REQUIREMENT -> Beneath this instruction is a listing. Transcribe from it only the stretch from the line with "(360, 184) = (553, 184): turquoise" through the line with "(735, 110) = (941, 280): grey", both end lines included, exactly as written.

MATERIAL FOR THIS TASK ->
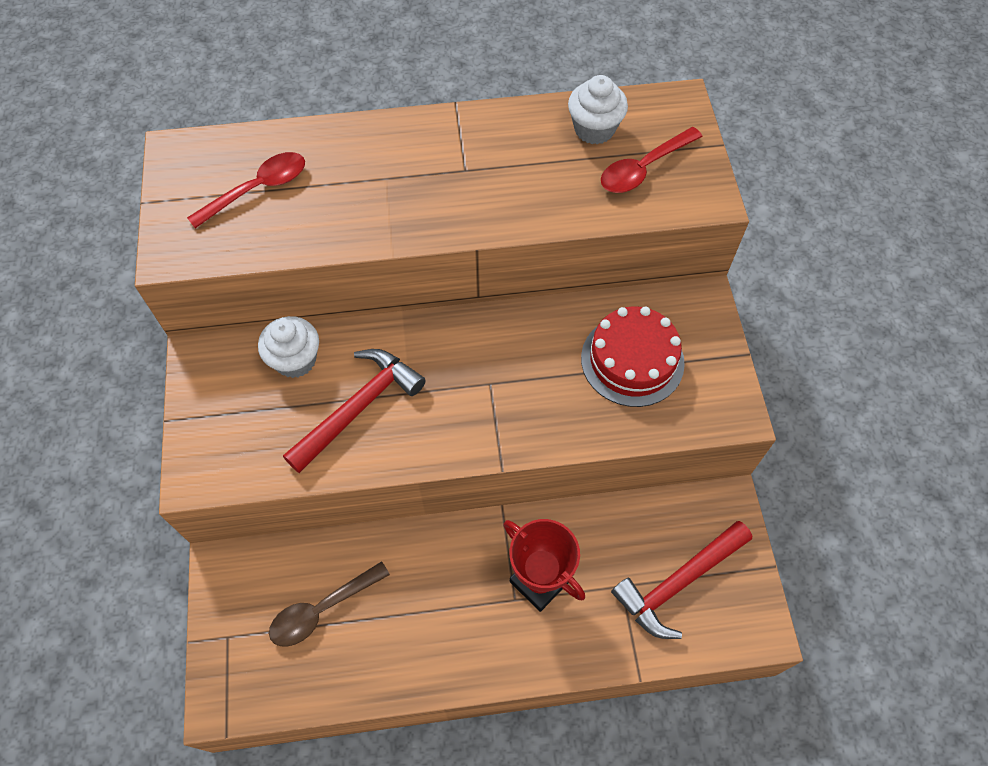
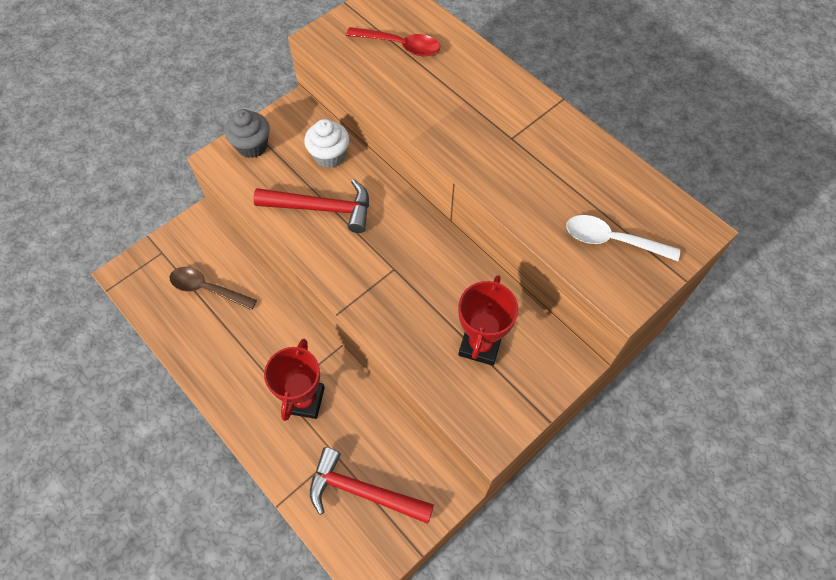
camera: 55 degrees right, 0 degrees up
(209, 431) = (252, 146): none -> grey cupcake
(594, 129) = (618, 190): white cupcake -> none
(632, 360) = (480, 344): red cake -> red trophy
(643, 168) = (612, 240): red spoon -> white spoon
--
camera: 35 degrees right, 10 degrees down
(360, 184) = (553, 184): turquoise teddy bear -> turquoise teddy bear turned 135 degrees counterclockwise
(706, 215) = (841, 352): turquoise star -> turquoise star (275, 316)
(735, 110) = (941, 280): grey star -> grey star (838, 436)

ANSWER TO THE EXERCISE ->
(360, 184) = (553, 184): turquoise teddy bear -> turquoise teddy bear turned 135 degrees counterclockwise
(706, 215) = (841, 352): turquoise star -> turquoise star (275, 316)
(735, 110) = (941, 280): grey star -> grey star (838, 436)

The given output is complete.